*Written request*: Set down each item below word for word, with the pictures omitted.

(Scene-based spatial items)
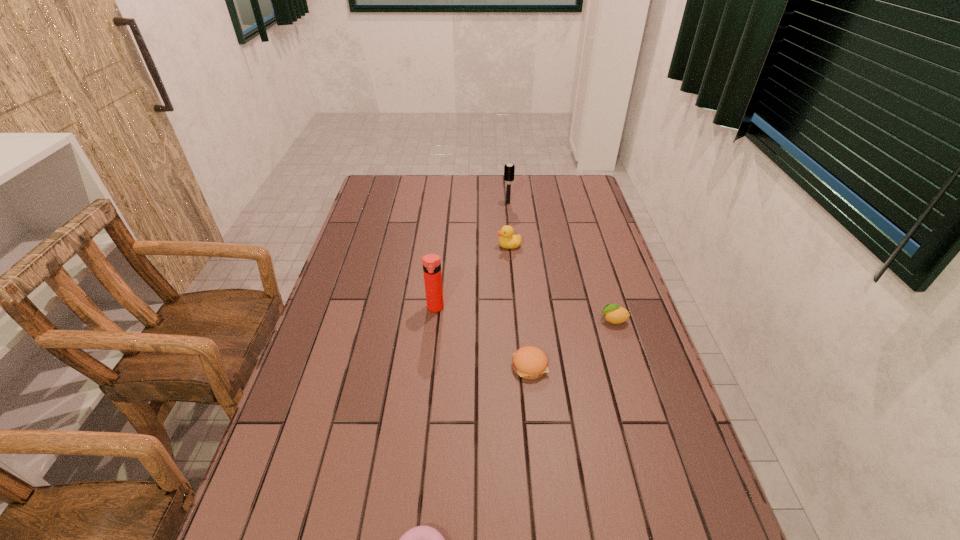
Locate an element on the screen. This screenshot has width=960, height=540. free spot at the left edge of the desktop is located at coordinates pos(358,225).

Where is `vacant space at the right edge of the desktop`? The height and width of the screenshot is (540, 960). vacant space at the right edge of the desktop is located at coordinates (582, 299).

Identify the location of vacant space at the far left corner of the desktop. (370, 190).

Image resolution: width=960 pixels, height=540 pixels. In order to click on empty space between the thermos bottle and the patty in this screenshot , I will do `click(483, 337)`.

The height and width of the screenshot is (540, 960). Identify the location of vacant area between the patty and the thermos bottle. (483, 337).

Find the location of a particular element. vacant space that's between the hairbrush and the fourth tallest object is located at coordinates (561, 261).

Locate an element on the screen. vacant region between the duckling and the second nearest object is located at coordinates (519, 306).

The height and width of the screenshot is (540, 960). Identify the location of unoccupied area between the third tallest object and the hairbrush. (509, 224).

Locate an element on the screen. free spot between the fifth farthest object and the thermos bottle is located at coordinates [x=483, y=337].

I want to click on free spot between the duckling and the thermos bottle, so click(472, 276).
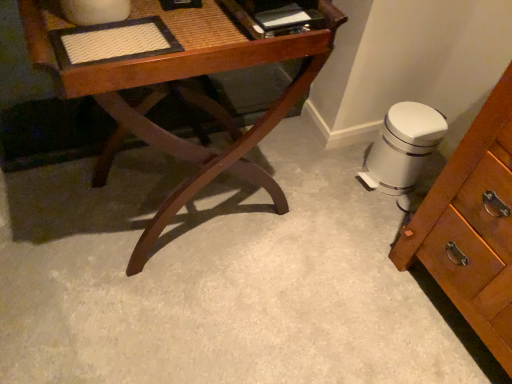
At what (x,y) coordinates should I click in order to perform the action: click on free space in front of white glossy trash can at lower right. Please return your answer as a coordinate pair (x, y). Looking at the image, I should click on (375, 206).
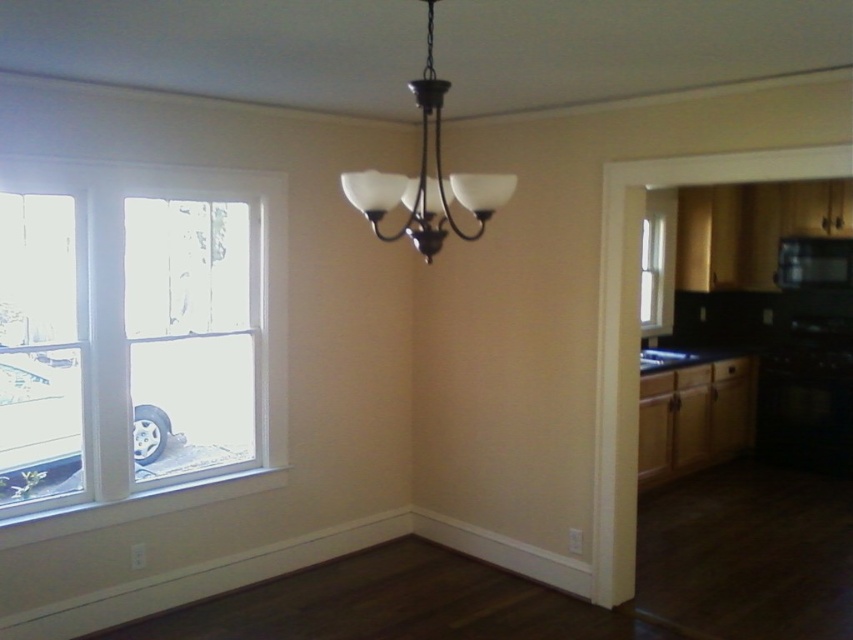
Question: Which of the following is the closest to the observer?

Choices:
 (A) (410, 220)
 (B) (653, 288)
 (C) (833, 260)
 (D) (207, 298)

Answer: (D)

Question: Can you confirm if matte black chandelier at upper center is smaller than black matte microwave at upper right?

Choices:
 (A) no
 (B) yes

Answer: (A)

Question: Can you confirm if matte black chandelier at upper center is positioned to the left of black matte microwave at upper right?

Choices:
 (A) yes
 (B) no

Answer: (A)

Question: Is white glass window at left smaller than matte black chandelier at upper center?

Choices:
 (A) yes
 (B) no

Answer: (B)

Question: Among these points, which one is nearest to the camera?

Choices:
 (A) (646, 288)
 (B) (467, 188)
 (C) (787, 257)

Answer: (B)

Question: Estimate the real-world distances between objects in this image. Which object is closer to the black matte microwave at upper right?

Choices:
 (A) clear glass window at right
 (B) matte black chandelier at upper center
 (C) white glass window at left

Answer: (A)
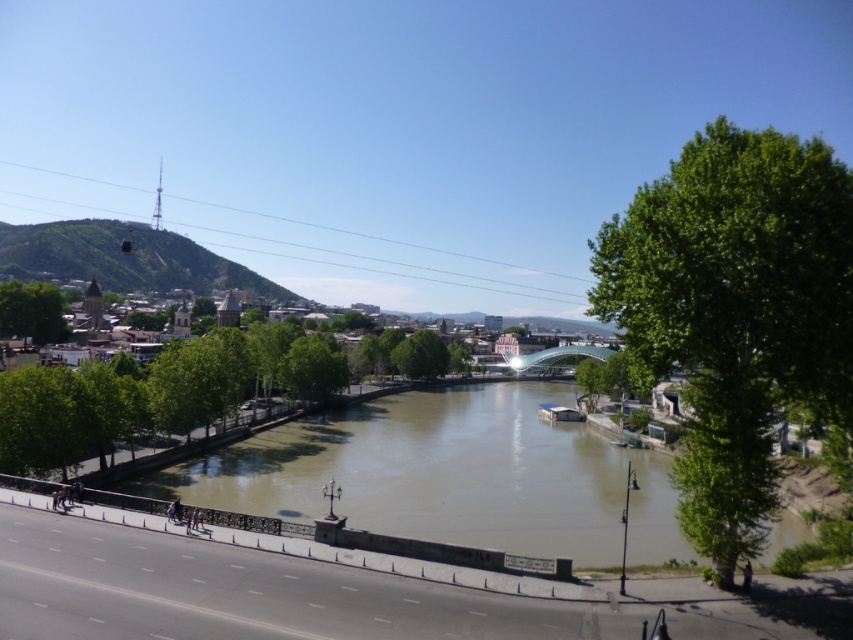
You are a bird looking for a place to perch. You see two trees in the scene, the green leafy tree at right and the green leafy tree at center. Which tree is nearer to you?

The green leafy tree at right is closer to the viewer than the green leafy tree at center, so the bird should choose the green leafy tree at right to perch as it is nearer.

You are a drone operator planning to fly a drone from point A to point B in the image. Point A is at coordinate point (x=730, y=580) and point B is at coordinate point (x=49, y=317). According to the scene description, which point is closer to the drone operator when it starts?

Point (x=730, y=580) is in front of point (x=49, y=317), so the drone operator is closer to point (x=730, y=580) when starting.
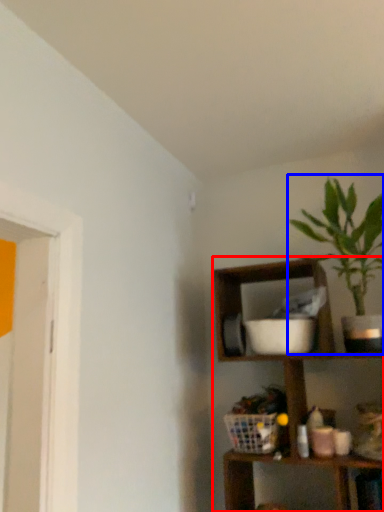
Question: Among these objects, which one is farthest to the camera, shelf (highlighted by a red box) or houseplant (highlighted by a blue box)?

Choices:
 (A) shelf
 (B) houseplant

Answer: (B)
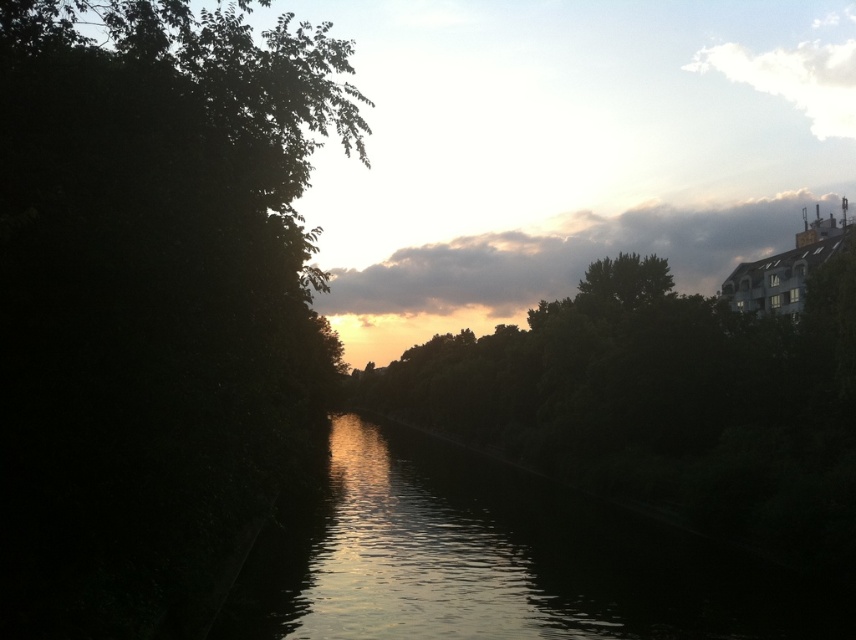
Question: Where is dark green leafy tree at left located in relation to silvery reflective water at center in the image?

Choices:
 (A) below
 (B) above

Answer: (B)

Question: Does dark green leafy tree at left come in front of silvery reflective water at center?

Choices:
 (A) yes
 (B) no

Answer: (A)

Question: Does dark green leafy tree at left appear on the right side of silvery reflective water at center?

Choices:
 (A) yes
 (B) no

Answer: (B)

*Final result*:
Locate an element on the screen. This screenshot has width=960, height=540. free spot at the left edge of the desktop is located at coordinates pos(358,225).

Where is `vacant space at the right edge of the desktop`? The height and width of the screenshot is (540, 960). vacant space at the right edge of the desktop is located at coordinates (582, 299).

Identify the location of vacant space at the far left corner of the desktop. (370, 190).

Image resolution: width=960 pixels, height=540 pixels. In order to click on empty space between the thermos bottle and the patty in this screenshot , I will do `click(483, 337)`.

The height and width of the screenshot is (540, 960). Identify the location of vacant area between the patty and the thermos bottle. (483, 337).

Find the location of a particular element. vacant space that's between the hairbrush and the fourth tallest object is located at coordinates (561, 261).

Locate an element on the screen. vacant region between the duckling and the second nearest object is located at coordinates (519, 306).

The height and width of the screenshot is (540, 960). Identify the location of unoccupied area between the third tallest object and the hairbrush. (509, 224).

Locate an element on the screen. free spot between the fifth farthest object and the thermos bottle is located at coordinates [x=483, y=337].

I want to click on free spot between the duckling and the thermos bottle, so click(472, 276).
At what (x,y) coordinates should I click in order to perform the action: click on free space in front of white glossy trash can at lower right. Please return your answer as a coordinate pair (x, y). Looking at the image, I should click on (375, 206).
Question: Which of the following is the closest to the observer?

Choices:
 (A) (410, 220)
 (B) (653, 288)
 (C) (833, 260)
 (D) (207, 298)

Answer: (D)

Question: Can you confirm if matte black chandelier at upper center is smaller than black matte microwave at upper right?

Choices:
 (A) no
 (B) yes

Answer: (A)

Question: Can you confirm if matte black chandelier at upper center is positioned to the left of black matte microwave at upper right?

Choices:
 (A) yes
 (B) no

Answer: (A)

Question: Is white glass window at left smaller than matte black chandelier at upper center?

Choices:
 (A) yes
 (B) no

Answer: (B)

Question: Among these points, which one is nearest to the camera?

Choices:
 (A) (646, 288)
 (B) (467, 188)
 (C) (787, 257)

Answer: (B)

Question: Estimate the real-world distances between objects in this image. Which object is closer to the black matte microwave at upper right?

Choices:
 (A) clear glass window at right
 (B) matte black chandelier at upper center
 (C) white glass window at left

Answer: (A)
You are a bird looking for a place to perch. You see two trees in the scene, the green leafy tree at right and the green leafy tree at center. Which tree is nearer to you?

The green leafy tree at right is closer to the viewer than the green leafy tree at center, so the bird should choose the green leafy tree at right to perch as it is nearer.

You are a drone operator planning to fly a drone from point A to point B in the image. Point A is at coordinate point (x=730, y=580) and point B is at coordinate point (x=49, y=317). According to the scene description, which point is closer to the drone operator when it starts?

Point (x=730, y=580) is in front of point (x=49, y=317), so the drone operator is closer to point (x=730, y=580) when starting.
Question: Among these objects, which one is farthest to the camera, shelf (highlighted by a red box) or houseplant (highlighted by a blue box)?

Choices:
 (A) shelf
 (B) houseplant

Answer: (B)
Question: Where is dark green leafy tree at left located in relation to silvery reflective water at center in the image?

Choices:
 (A) below
 (B) above

Answer: (B)

Question: Does dark green leafy tree at left come in front of silvery reflective water at center?

Choices:
 (A) yes
 (B) no

Answer: (A)

Question: Does dark green leafy tree at left appear on the right side of silvery reflective water at center?

Choices:
 (A) yes
 (B) no

Answer: (B)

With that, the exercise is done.